The problem
The listing below holds a line with "BARO1 pin GND: GND -> VIN" and a line with "IR1 pin VCC: 3V3 -> none". Reproduce those two lines exactly, plus everything between them.
════
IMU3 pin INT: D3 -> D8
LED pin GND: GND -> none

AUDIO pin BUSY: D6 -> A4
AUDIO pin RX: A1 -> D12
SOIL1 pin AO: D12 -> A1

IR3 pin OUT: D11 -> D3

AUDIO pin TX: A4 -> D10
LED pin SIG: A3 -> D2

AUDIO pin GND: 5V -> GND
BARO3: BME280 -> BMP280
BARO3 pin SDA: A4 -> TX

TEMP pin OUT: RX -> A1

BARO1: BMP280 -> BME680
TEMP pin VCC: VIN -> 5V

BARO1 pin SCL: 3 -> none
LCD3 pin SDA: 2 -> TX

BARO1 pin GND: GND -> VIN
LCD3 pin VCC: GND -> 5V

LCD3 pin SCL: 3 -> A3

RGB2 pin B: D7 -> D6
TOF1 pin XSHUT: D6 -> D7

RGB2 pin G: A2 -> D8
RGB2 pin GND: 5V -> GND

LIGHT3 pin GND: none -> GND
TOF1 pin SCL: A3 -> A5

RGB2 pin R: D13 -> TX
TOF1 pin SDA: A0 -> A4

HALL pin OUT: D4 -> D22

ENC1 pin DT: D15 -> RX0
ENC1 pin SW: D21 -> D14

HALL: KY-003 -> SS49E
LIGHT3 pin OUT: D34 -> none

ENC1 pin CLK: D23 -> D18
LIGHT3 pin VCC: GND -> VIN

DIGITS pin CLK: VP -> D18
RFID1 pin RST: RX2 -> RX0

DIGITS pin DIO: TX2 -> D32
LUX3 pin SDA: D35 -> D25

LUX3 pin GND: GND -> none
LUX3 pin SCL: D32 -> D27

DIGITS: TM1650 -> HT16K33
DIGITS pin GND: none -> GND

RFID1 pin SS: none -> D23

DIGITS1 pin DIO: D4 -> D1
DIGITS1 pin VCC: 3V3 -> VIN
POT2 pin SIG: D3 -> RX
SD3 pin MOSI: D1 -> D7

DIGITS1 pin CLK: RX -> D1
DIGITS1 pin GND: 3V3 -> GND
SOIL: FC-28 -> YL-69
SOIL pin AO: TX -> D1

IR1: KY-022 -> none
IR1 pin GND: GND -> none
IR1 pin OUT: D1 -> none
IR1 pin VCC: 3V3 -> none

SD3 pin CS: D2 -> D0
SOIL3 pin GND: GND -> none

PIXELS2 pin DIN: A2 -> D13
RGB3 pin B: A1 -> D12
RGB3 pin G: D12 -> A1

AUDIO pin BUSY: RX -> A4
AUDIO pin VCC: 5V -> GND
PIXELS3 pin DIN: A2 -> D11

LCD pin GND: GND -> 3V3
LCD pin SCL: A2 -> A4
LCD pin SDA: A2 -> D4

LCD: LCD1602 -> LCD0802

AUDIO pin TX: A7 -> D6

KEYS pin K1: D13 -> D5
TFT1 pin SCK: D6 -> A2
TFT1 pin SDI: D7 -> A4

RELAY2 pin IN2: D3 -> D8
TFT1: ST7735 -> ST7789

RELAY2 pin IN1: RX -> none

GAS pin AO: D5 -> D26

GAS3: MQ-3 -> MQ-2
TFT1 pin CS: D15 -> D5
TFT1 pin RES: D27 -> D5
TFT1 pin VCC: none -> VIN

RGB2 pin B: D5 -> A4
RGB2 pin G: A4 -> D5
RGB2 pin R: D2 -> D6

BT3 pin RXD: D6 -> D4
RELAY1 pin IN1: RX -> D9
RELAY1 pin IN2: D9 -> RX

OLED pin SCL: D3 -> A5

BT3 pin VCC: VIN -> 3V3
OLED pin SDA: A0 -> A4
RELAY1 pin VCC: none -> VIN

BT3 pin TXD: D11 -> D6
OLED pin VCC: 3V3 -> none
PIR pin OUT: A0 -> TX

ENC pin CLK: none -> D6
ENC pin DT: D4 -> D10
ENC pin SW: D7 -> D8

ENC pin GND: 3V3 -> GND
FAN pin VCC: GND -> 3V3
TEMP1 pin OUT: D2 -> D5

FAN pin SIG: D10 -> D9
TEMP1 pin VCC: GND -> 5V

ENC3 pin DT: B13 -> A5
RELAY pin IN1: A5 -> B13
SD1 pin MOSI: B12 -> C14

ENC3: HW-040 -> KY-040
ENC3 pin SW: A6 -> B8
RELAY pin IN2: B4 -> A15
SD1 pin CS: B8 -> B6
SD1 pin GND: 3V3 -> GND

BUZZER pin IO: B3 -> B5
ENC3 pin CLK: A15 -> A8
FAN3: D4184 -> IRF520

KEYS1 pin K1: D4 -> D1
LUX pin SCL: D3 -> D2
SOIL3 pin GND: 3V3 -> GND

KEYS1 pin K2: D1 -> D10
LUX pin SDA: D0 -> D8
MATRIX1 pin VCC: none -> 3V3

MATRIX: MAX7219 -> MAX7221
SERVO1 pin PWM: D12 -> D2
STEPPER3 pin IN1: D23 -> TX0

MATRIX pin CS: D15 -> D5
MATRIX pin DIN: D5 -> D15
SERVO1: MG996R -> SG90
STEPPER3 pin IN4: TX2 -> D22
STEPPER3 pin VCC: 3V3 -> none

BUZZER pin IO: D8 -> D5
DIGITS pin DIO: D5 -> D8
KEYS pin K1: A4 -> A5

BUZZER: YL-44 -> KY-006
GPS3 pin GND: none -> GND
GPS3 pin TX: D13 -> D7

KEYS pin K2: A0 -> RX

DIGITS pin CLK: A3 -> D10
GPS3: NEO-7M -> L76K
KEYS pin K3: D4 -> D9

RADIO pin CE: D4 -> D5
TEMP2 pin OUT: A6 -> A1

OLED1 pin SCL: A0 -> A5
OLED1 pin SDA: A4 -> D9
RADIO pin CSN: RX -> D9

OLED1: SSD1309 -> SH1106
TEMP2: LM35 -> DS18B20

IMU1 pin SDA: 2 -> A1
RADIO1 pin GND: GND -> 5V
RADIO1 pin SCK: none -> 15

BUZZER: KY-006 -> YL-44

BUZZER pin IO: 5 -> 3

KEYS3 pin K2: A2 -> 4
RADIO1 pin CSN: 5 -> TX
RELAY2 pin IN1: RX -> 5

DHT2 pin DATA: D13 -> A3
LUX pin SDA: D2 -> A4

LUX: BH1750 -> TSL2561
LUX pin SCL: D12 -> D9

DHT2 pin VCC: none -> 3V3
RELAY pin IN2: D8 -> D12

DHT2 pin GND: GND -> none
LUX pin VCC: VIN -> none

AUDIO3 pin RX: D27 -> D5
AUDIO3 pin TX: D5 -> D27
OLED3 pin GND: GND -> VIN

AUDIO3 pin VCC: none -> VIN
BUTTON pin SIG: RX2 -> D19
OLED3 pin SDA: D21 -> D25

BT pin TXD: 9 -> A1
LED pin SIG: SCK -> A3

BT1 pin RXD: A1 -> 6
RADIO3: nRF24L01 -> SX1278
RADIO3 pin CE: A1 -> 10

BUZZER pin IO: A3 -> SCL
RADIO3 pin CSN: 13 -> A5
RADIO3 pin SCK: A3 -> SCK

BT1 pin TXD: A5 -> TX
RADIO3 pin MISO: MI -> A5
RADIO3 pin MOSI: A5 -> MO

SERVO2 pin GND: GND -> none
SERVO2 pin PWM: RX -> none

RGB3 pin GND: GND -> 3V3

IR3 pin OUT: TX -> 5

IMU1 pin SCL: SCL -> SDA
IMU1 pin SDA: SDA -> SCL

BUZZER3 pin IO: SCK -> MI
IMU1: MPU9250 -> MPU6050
════
Solution below
BARO1 pin GND: GND -> VIN
LCD3 pin VCC: GND -> 5V

LCD3 pin SCL: 3 -> A3

RGB2 pin B: D7 -> D6
TOF1 pin XSHUT: D6 -> D7

RGB2 pin G: A2 -> D8
RGB2 pin GND: 5V -> GND

LIGHT3 pin GND: none -> GND
TOF1 pin SCL: A3 -> A5

RGB2 pin R: D13 -> TX
TOF1 pin SDA: A0 -> A4

HALL pin OUT: D4 -> D22

ENC1 pin DT: D15 -> RX0
ENC1 pin SW: D21 -> D14

HALL: KY-003 -> SS49E
LIGHT3 pin OUT: D34 -> none

ENC1 pin CLK: D23 -> D18
LIGHT3 pin VCC: GND -> VIN

DIGITS pin CLK: VP -> D18
RFID1 pin RST: RX2 -> RX0

DIGITS pin DIO: TX2 -> D32
LUX3 pin SDA: D35 -> D25

LUX3 pin GND: GND -> none
LUX3 pin SCL: D32 -> D27

DIGITS: TM1650 -> HT16K33
DIGITS pin GND: none -> GND

RFID1 pin SS: none -> D23

DIGITS1 pin DIO: D4 -> D1
DIGITS1 pin VCC: 3V3 -> VIN
POT2 pin SIG: D3 -> RX
SD3 pin MOSI: D1 -> D7

DIGITS1 pin CLK: RX -> D1
DIGITS1 pin GND: 3V3 -> GND
SOIL: FC-28 -> YL-69
SOIL pin AO: TX -> D1

IR1: KY-022 -> none
IR1 pin GND: GND -> none
IR1 pin OUT: D1 -> none
IR1 pin VCC: 3V3 -> none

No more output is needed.